_DATA_

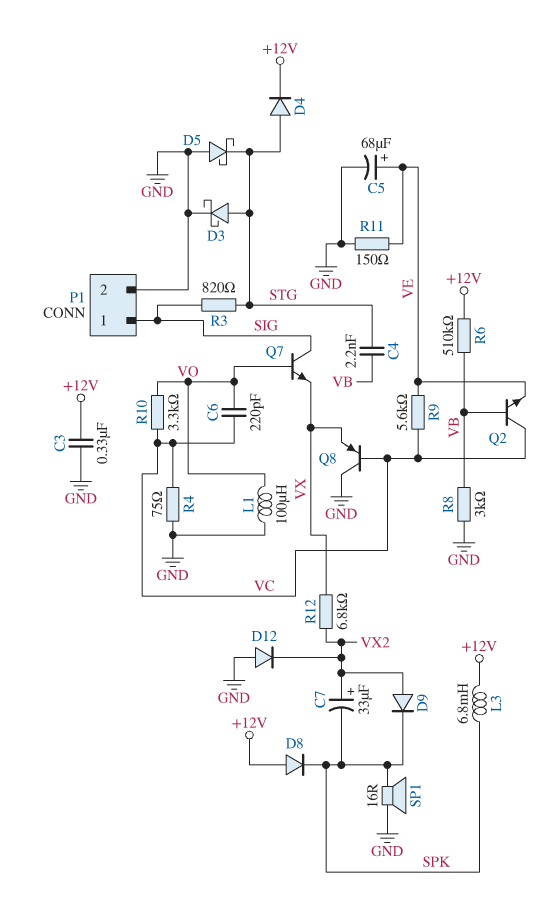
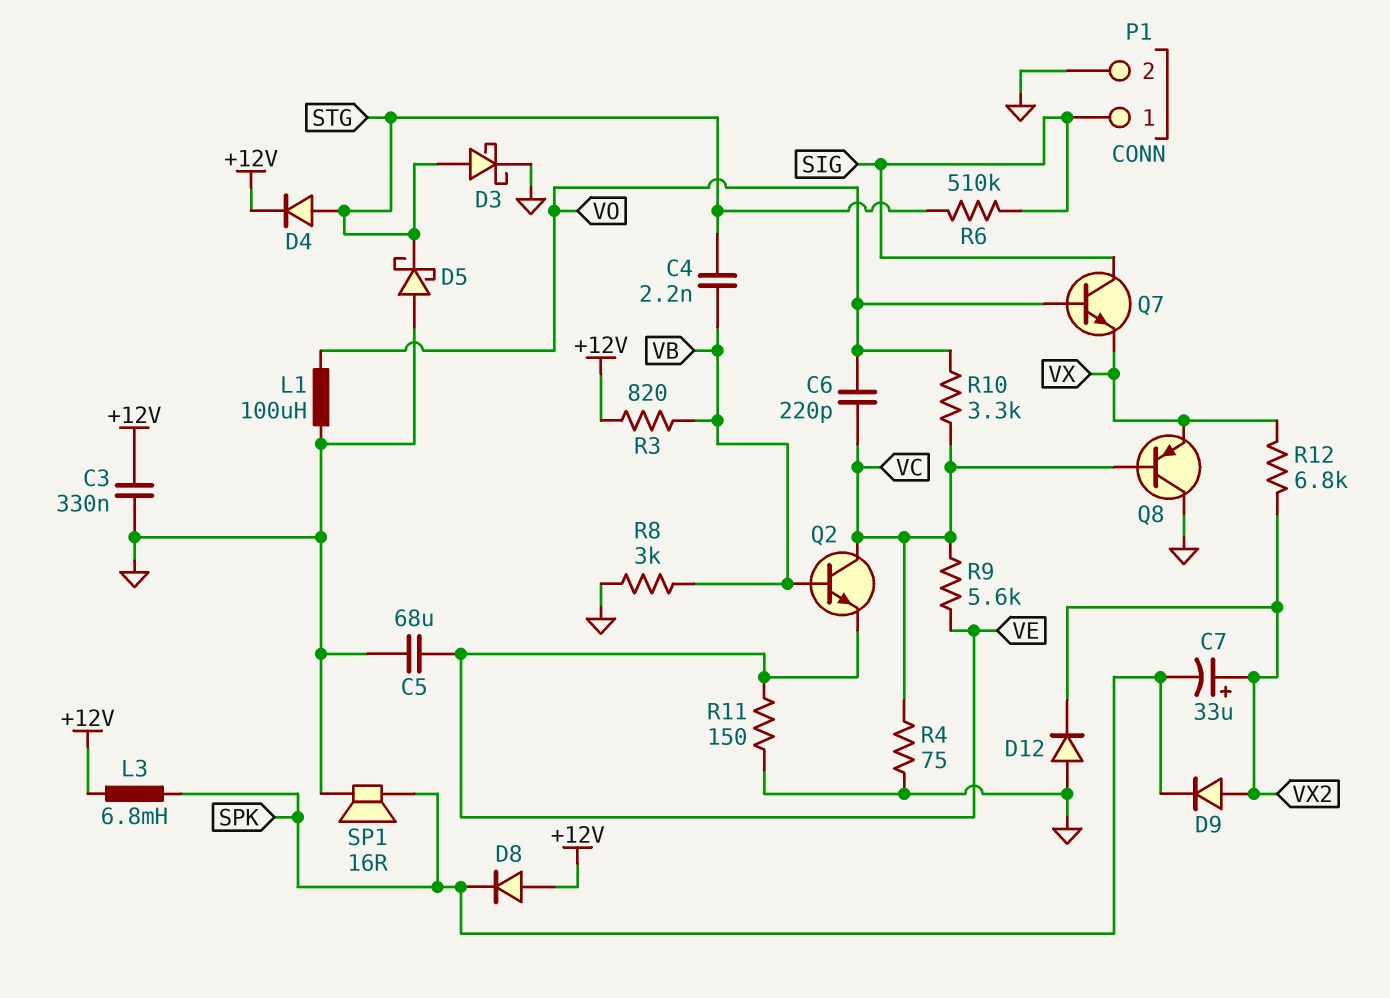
C5: 68uF (plus VE, minus GND) -> 68uF (GND, VE)
R3: 820 (SIG, STG) -> 820 (+12V, VB)
R6: 510k (+12V, VB) -> 510k (SIG, STG)

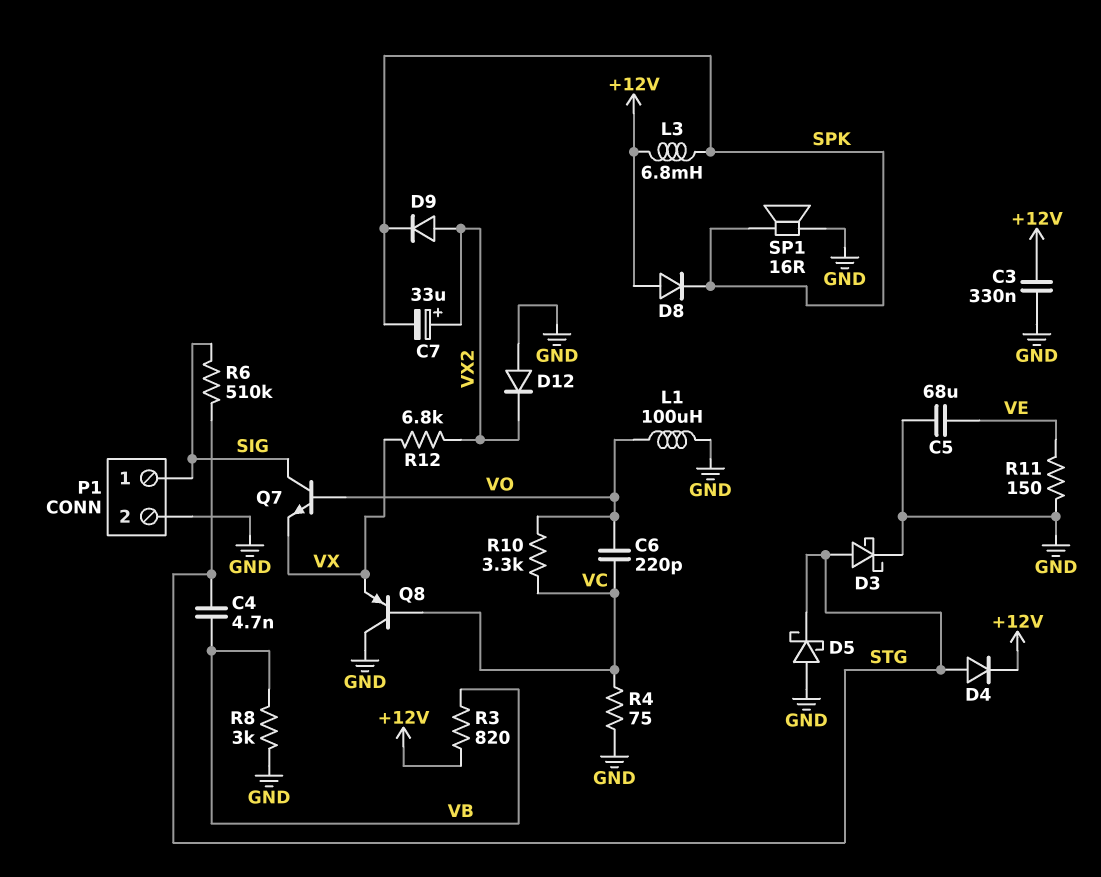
C4: 2.2nF (STG, VB) -> 4.7nF (STG, VB)
Q2: NPN (B VB, C VC, E VE) -> none
R9: 5.6k (VC, VE) -> none

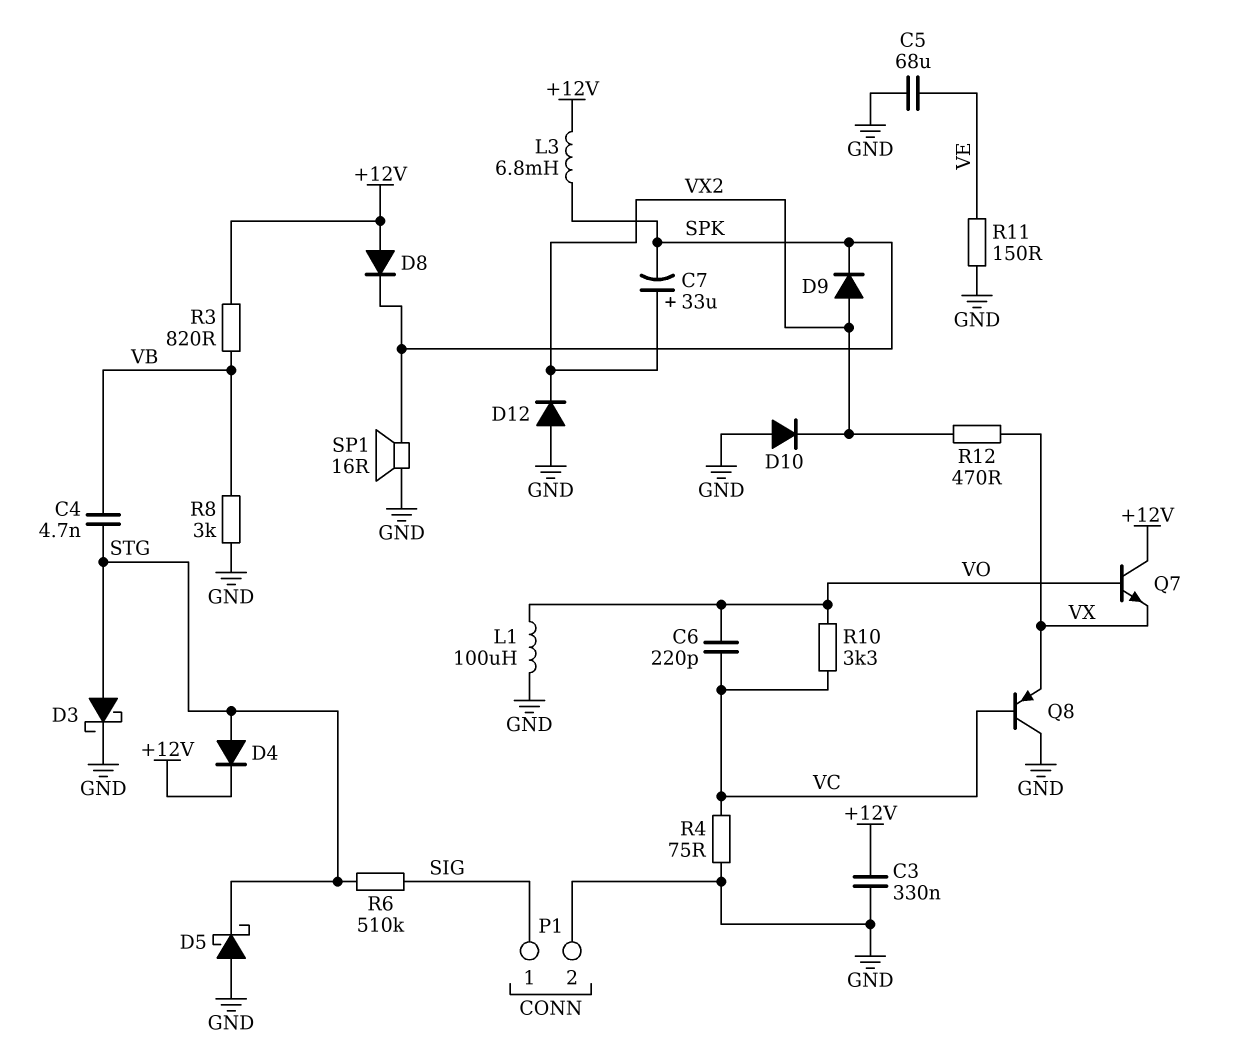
D10: none -> diode (A GND, K VX2)
Q7: NPN (B VO, C SIG, E VX) -> NPN (B VO, C +12V, E VX)
R12: 6.8k (VX, VX2) -> 470 (VX, VX2)

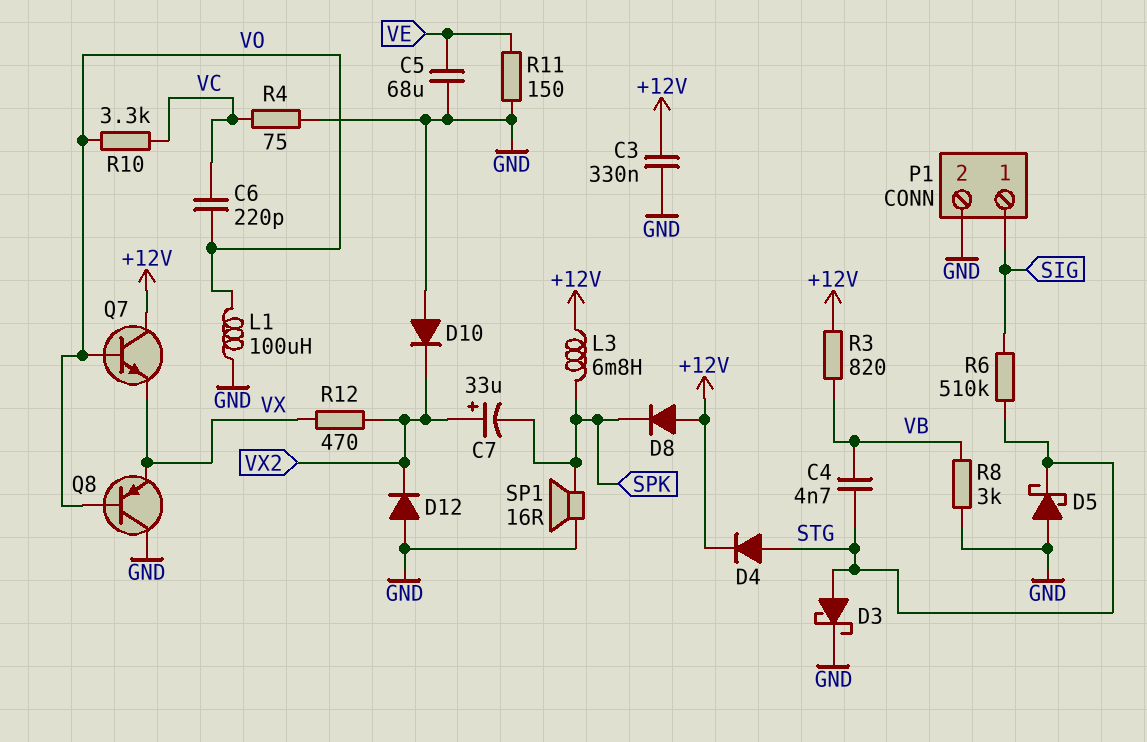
D9: diode (A VX2, K SPK) -> none
Q8: PNP (B VC, C GND, E VX) -> PNP (B VO, C GND, E VX)

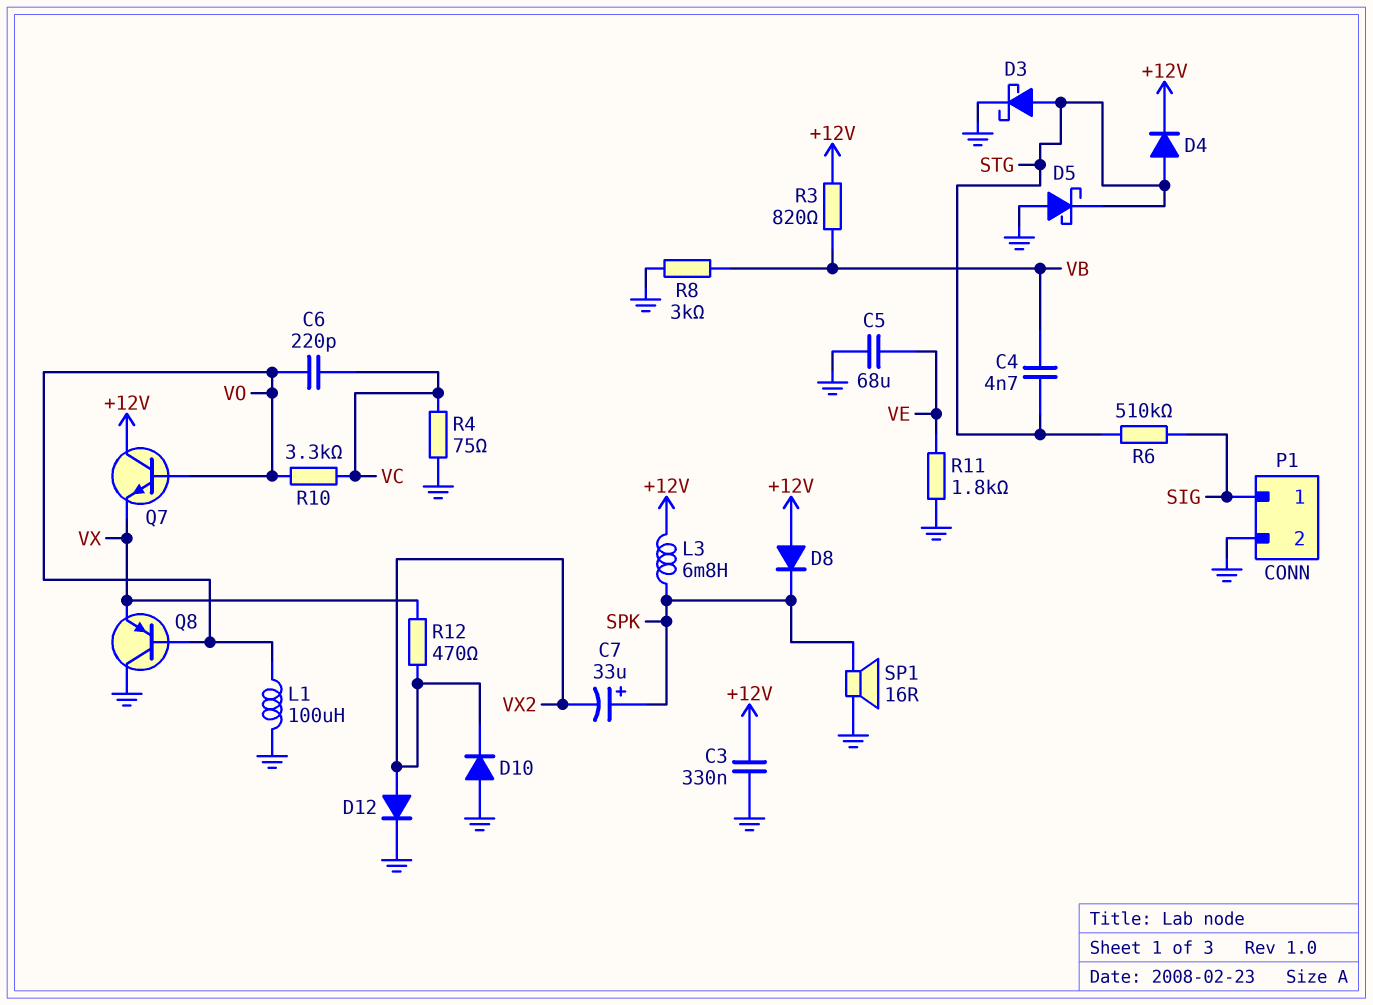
C7: 33uF (plus VX2, minus SPK) -> 33uF (plus SPK, minus VX2)
D12: diode (A GND, K VX2) -> diode (A VX2, K GND)
R11: 150 (GND, VE) -> 1.8k (GND, VE)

_WORK TO BE COMPLETED_
Please reproduce each entry above word for word and keep the pictures out of the copy.

_THE COMPLETED TASK_
C5: 68uF (plus VE, minus GND) -> 68uF (GND, VE)
R3: 820 (SIG, STG) -> 820 (+12V, VB)
R6: 510k (+12V, VB) -> 510k (SIG, STG)

C4: 2.2nF (STG, VB) -> 4.7nF (STG, VB)
Q2: NPN (B VB, C VC, E VE) -> none
R9: 5.6k (VC, VE) -> none

D10: none -> diode (A GND, K VX2)
Q7: NPN (B VO, C SIG, E VX) -> NPN (B VO, C +12V, E VX)
R12: 6.8k (VX, VX2) -> 470 (VX, VX2)

D9: diode (A VX2, K SPK) -> none
Q8: PNP (B VC, C GND, E VX) -> PNP (B VO, C GND, E VX)

C7: 33uF (plus VX2, minus SPK) -> 33uF (plus SPK, minus VX2)
D12: diode (A GND, K VX2) -> diode (A VX2, K GND)
R11: 150 (GND, VE) -> 1.8k (GND, VE)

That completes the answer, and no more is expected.